Information shown ->
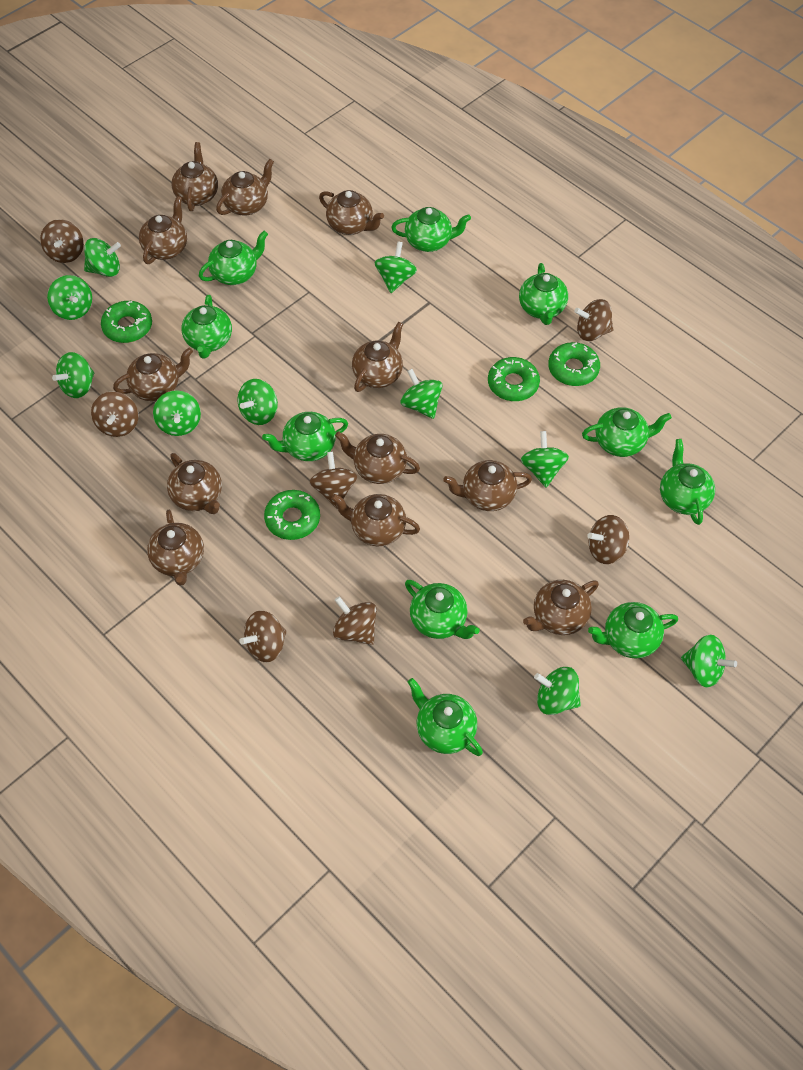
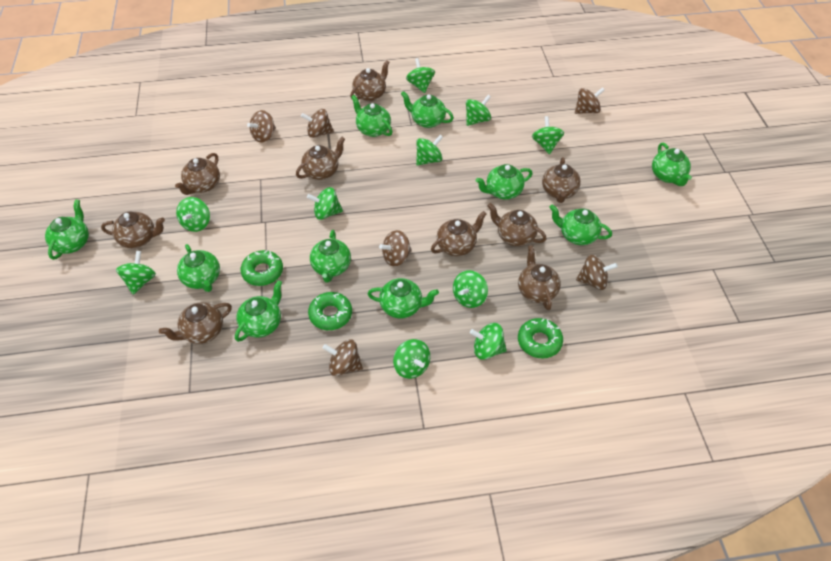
brown spinning top: 7 -> 6
brown teapot: 12 -> 9
green donut: 4 -> 3

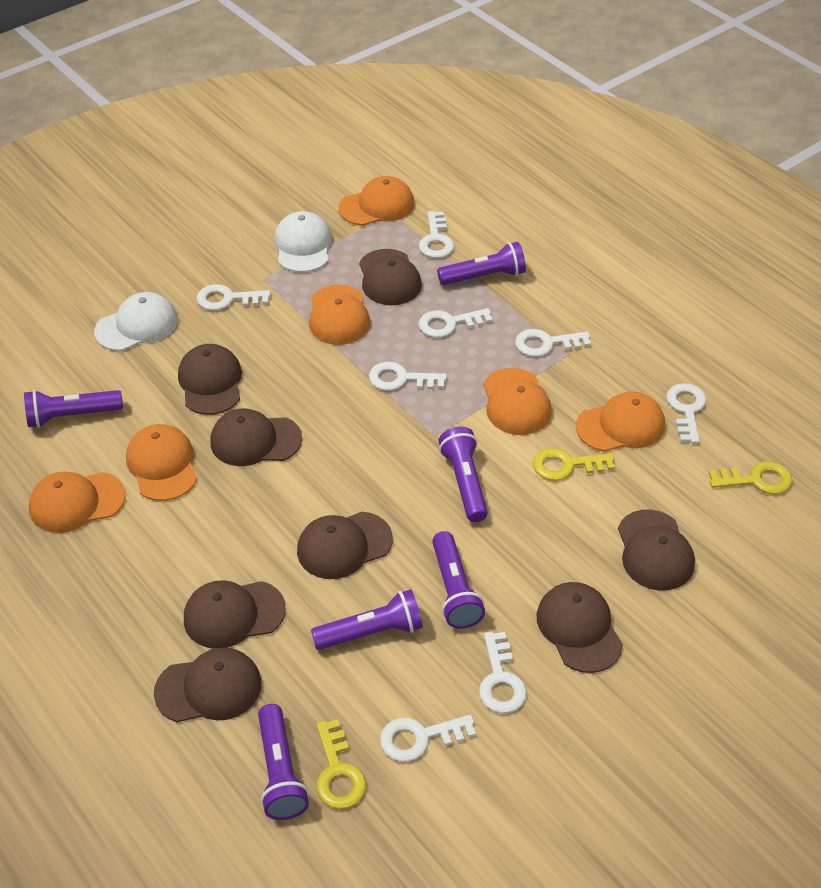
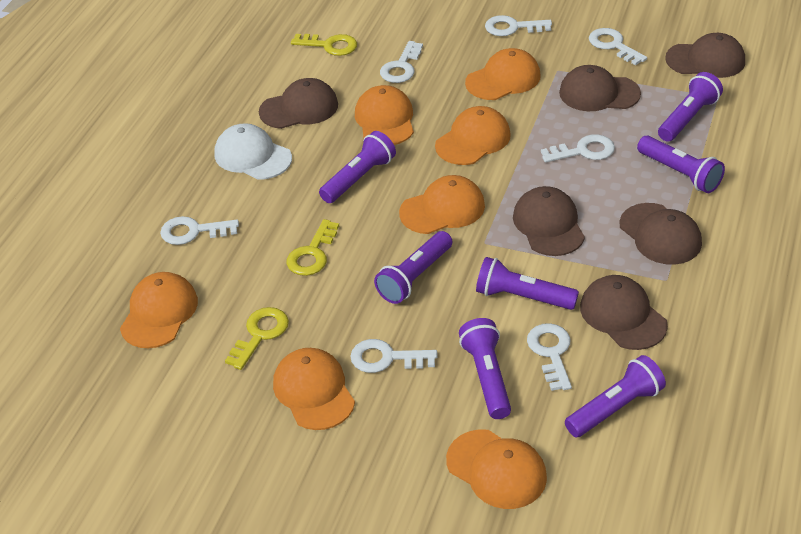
brown cap: 8 -> 6
orange cap: 6 -> 7
purple flashlight: 6 -> 7
white cap: 2 -> 1
white key: 8 -> 7

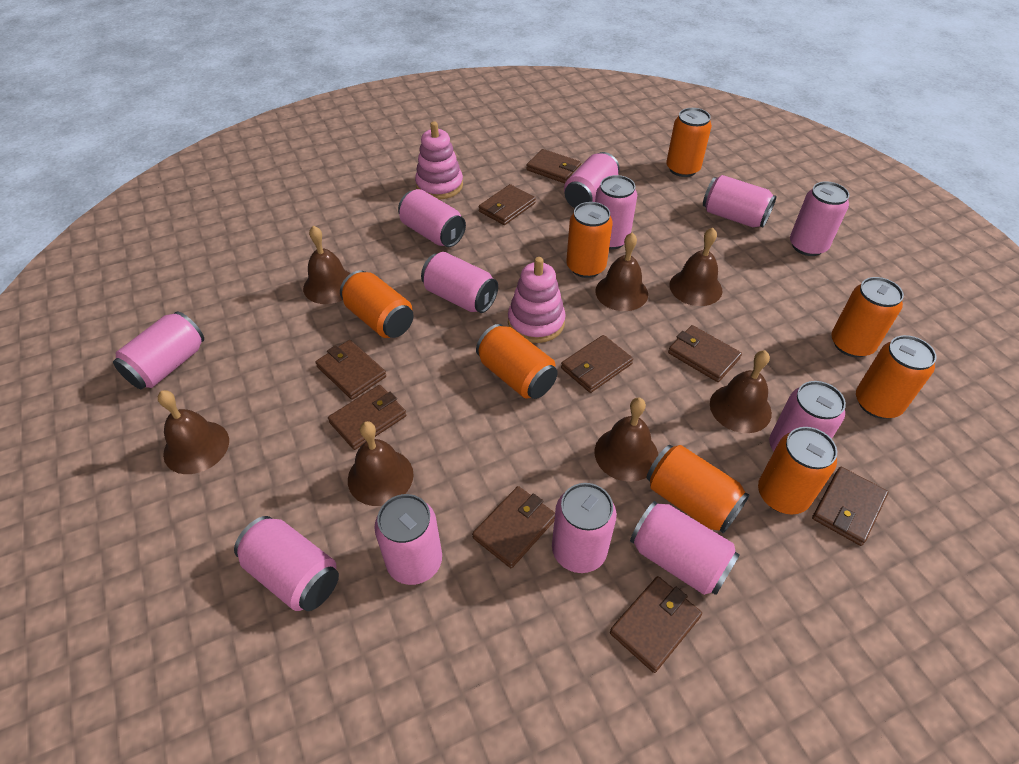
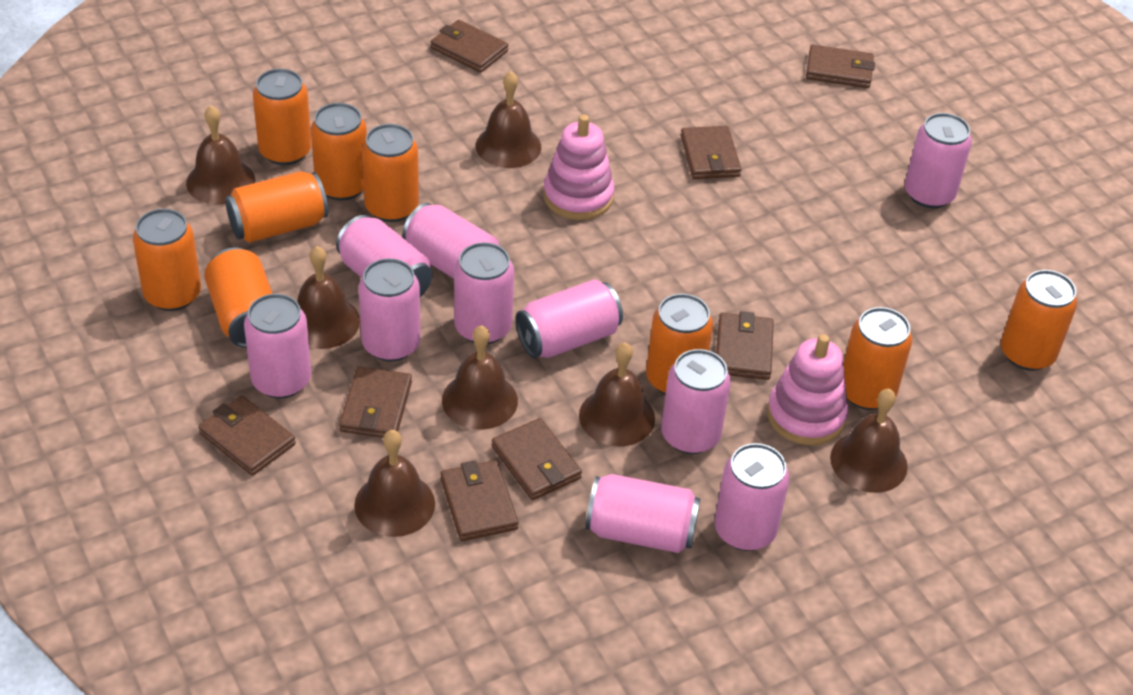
brown wallet: 9 -> 8
orange can: 8 -> 9
pink can: 12 -> 10

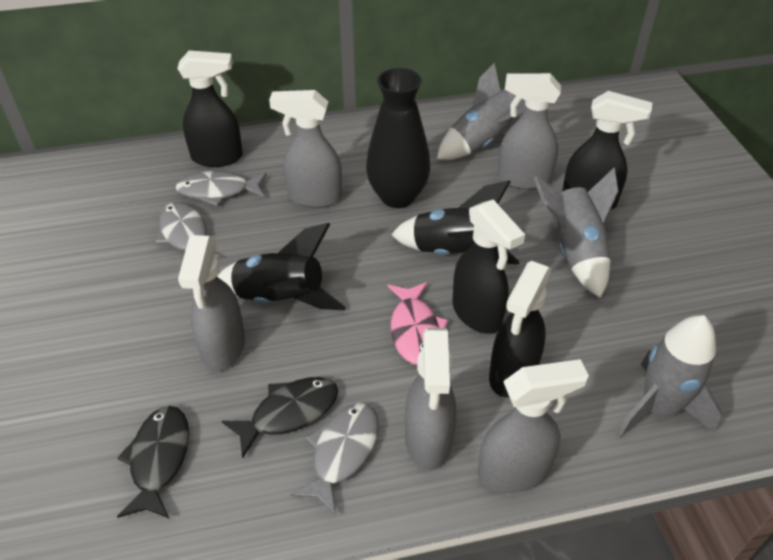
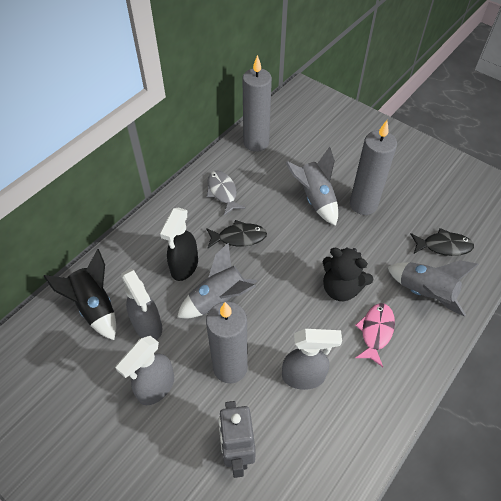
black rocket: 2 -> 1
black spray bottle: 4 -> 1
black teddy bear: 0 -> 1
black vase: 1 -> 0
grey candle: 0 -> 3
grey fish: 3 -> 1
grey robot: 0 -> 1
grey spray bottle: 5 -> 3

Your assignment -> Work out how many lines in this material contain the string "brown", and give that number alone.

Your solution -> 4